Task: Please repeat the records below exactly, from the first line through the line containing "cyan ellipse: (121, 215) -> (62, 158), moved", and nothing more.

Provided material:
---+---

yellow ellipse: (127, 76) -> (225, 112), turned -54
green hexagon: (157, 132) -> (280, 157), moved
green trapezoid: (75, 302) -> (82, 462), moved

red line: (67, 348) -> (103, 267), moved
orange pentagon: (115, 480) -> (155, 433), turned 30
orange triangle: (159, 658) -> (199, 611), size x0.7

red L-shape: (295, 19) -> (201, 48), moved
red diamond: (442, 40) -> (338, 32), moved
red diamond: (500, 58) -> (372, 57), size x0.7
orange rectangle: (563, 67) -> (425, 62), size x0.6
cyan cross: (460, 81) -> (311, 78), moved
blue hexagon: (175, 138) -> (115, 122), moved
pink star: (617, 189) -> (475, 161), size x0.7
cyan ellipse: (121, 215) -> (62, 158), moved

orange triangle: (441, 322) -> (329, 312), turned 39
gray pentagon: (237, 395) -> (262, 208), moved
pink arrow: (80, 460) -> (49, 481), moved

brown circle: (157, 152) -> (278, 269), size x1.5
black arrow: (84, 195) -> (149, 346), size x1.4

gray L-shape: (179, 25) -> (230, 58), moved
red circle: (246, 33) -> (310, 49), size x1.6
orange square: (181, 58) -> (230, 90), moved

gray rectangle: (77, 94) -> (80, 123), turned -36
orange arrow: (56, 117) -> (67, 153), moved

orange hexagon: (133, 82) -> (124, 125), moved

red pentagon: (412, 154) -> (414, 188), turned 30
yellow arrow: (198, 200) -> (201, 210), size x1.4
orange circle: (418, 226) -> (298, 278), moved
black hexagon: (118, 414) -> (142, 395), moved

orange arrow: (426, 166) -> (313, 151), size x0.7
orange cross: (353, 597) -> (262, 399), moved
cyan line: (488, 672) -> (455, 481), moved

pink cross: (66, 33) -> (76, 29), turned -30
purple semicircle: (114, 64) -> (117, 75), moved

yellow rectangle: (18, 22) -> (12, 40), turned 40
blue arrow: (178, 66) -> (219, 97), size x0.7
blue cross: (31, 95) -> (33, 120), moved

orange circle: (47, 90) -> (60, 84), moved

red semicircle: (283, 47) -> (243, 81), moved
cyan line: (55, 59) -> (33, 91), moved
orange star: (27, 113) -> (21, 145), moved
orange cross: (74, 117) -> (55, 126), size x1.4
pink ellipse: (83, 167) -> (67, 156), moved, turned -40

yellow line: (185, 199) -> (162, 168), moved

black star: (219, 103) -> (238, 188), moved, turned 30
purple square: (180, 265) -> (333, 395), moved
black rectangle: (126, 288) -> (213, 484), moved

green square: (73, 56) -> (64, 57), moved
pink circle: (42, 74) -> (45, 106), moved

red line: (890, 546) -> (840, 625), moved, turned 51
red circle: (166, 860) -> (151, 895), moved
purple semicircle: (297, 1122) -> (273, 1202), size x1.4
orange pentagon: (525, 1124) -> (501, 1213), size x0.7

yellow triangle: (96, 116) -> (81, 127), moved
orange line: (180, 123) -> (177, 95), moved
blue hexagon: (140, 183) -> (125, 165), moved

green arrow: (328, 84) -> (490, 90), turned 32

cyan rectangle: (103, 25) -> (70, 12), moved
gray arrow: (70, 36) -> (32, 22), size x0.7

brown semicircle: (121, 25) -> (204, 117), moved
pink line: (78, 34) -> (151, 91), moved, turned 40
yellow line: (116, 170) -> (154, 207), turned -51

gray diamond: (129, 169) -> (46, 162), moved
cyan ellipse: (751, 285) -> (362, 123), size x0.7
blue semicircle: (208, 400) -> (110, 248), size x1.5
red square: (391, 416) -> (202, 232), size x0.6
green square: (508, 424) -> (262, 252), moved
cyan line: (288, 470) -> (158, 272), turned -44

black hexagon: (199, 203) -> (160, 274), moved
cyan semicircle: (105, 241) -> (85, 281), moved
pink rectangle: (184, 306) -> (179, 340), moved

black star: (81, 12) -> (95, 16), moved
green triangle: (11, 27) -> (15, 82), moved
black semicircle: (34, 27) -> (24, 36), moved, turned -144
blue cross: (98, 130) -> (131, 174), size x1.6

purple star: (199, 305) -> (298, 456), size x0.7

---+---

Result below:
yellow ellipse: (127, 76) -> (225, 112), turned -54
green hexagon: (157, 132) -> (280, 157), moved
green trapezoid: (75, 302) -> (82, 462), moved

red line: (67, 348) -> (103, 267), moved
orange pentagon: (115, 480) -> (155, 433), turned 30
orange triangle: (159, 658) -> (199, 611), size x0.7

red L-shape: (295, 19) -> (201, 48), moved
red diamond: (442, 40) -> (338, 32), moved
red diamond: (500, 58) -> (372, 57), size x0.7
orange rectangle: (563, 67) -> (425, 62), size x0.6
cyan cross: (460, 81) -> (311, 78), moved
blue hexagon: (175, 138) -> (115, 122), moved
pink star: (617, 189) -> (475, 161), size x0.7
cyan ellipse: (121, 215) -> (62, 158), moved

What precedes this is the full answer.